*Work order*
Show every line below where "scissors" can be found.
───── Study material ─────
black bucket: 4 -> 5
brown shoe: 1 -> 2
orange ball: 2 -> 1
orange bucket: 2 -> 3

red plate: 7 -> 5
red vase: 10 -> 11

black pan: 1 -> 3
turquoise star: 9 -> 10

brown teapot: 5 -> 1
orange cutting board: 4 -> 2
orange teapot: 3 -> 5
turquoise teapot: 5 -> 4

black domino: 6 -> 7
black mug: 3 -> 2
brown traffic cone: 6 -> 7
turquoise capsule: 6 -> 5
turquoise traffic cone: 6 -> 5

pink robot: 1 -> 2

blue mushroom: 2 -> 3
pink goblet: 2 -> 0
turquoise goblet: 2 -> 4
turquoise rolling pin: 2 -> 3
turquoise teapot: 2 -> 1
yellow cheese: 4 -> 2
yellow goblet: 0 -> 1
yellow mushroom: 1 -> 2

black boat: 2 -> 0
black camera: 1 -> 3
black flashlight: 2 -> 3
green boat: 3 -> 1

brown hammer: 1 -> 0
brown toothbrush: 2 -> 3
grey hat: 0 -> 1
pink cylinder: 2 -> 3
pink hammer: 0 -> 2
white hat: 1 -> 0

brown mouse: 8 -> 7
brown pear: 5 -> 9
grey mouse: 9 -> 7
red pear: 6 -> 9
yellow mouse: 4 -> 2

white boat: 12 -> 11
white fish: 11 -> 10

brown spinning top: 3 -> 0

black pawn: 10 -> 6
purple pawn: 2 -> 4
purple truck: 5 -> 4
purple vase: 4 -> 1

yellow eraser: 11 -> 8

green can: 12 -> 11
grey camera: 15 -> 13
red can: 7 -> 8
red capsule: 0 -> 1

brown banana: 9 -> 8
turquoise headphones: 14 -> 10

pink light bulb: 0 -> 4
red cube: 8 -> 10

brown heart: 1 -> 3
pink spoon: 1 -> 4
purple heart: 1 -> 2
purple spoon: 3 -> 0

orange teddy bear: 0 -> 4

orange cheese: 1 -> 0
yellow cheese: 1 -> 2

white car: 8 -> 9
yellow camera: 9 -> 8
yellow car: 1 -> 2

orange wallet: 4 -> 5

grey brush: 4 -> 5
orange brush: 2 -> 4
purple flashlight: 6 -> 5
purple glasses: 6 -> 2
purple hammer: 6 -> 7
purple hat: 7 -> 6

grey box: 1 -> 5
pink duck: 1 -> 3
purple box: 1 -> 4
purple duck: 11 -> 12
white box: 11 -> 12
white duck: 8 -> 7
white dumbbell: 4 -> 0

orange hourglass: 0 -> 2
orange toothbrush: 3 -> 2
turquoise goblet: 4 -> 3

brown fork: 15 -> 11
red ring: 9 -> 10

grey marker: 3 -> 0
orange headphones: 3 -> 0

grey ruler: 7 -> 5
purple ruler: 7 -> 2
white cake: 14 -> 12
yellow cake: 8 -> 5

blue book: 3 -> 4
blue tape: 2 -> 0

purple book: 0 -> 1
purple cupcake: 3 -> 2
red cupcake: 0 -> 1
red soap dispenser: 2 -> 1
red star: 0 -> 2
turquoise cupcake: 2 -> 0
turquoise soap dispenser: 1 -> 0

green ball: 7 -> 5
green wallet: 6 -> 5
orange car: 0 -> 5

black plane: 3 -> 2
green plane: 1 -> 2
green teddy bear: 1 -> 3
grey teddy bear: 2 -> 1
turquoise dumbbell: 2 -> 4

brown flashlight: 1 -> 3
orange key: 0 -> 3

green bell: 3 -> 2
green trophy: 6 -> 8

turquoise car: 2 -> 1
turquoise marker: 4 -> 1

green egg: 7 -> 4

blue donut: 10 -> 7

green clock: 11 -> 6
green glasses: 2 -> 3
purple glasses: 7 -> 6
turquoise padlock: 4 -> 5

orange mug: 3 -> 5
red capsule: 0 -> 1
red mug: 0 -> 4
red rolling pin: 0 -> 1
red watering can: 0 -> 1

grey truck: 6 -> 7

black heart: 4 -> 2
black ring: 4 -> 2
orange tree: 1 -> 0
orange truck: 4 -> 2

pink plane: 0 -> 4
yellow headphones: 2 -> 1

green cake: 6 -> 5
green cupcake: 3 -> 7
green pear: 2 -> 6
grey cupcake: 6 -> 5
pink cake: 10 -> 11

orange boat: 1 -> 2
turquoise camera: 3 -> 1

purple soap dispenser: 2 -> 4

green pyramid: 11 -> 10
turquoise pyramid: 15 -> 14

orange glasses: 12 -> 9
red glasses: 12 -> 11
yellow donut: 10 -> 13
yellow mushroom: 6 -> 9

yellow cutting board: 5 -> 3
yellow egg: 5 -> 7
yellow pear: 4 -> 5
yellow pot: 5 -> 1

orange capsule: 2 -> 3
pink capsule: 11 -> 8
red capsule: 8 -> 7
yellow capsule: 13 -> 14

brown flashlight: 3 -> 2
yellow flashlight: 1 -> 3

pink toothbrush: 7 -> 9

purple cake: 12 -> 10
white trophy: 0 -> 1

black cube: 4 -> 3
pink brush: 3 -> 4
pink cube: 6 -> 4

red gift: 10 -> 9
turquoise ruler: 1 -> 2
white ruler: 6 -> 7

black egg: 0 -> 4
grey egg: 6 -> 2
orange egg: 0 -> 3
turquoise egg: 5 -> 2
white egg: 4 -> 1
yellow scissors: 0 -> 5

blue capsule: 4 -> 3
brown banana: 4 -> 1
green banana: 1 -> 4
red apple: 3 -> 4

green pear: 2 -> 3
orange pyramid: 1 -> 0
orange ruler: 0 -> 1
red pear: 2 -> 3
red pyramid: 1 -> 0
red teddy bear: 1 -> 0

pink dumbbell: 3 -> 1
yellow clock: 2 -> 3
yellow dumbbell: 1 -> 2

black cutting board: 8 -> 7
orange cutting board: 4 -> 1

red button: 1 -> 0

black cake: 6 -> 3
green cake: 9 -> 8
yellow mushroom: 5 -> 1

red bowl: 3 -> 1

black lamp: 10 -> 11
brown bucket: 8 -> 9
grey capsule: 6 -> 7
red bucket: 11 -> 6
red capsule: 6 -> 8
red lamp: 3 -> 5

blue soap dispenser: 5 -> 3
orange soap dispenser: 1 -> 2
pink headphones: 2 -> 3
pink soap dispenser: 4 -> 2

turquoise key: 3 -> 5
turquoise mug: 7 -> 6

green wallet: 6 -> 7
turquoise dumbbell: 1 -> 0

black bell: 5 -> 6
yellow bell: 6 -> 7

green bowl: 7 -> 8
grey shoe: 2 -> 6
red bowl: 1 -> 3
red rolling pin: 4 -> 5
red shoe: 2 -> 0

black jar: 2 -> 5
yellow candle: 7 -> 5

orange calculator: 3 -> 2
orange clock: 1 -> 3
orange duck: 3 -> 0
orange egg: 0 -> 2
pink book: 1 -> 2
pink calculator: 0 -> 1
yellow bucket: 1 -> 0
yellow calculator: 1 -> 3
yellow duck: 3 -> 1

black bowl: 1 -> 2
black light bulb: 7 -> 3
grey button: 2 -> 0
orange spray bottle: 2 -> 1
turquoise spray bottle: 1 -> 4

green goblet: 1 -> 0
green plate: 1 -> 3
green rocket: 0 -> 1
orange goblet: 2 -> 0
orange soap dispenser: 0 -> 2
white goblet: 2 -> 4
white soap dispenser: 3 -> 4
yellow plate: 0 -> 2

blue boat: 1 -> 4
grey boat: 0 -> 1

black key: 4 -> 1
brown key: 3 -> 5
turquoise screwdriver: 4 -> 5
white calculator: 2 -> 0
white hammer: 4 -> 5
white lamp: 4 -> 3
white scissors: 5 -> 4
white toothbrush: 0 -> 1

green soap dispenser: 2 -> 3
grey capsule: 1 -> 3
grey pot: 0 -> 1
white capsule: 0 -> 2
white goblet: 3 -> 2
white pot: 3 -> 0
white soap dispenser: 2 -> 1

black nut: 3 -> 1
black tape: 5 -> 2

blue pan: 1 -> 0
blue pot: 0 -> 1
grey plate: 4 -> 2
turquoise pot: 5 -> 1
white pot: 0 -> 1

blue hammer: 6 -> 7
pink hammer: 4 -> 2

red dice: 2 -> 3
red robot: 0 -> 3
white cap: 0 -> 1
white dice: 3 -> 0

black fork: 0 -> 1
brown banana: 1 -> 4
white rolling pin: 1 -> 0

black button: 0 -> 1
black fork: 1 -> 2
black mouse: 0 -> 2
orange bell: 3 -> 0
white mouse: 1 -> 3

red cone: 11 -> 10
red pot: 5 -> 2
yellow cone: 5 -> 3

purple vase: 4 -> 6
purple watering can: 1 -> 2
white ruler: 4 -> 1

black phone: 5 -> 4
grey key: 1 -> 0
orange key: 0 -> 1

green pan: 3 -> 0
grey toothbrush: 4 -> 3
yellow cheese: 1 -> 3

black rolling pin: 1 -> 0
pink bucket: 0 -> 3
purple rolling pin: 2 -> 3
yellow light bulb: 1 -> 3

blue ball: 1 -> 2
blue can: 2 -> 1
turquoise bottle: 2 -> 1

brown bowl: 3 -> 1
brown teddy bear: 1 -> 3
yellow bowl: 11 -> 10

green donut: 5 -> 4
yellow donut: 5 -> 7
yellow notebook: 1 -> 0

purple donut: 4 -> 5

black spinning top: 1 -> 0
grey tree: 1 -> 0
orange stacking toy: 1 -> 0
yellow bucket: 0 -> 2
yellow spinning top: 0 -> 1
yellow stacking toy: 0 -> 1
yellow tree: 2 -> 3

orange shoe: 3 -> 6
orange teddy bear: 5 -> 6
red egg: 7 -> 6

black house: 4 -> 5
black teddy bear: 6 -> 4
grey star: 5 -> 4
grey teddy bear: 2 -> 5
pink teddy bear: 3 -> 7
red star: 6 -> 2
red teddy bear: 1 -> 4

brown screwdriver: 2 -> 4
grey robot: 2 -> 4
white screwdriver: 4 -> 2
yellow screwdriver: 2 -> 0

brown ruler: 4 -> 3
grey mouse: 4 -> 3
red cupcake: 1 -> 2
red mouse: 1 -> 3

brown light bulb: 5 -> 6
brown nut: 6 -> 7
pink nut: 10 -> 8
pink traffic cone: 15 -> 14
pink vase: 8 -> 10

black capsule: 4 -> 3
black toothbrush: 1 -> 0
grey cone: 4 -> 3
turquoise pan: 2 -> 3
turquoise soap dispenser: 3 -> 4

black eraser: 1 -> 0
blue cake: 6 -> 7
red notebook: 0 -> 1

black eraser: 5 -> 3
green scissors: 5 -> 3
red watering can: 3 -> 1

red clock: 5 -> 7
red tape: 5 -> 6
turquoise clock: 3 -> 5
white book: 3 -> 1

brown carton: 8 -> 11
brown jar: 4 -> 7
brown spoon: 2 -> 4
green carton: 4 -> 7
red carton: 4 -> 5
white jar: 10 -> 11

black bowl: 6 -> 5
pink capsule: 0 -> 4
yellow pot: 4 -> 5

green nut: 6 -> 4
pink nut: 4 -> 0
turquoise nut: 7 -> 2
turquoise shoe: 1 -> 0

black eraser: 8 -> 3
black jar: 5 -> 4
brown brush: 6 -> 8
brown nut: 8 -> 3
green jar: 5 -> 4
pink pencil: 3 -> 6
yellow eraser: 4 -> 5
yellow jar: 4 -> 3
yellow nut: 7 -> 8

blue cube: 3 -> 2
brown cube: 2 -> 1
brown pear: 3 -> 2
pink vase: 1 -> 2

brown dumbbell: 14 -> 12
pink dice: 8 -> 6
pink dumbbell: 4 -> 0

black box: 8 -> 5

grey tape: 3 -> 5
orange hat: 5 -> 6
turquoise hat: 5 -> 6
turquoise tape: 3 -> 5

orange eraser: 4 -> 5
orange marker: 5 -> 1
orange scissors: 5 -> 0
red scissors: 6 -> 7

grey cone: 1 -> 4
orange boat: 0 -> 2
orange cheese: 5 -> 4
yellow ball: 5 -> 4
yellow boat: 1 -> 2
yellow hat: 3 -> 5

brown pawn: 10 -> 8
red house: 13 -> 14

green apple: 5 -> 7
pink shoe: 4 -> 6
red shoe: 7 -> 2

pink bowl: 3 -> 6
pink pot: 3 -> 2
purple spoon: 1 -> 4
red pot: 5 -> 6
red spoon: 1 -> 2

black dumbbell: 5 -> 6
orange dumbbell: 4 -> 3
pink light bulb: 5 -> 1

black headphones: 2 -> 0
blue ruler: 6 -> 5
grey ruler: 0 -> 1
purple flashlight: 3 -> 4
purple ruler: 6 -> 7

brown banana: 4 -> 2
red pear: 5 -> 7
─────
*Your solution*
yellow scissors: 0 -> 5
white scissors: 5 -> 4
green scissors: 5 -> 3
orange scissors: 5 -> 0
red scissors: 6 -> 7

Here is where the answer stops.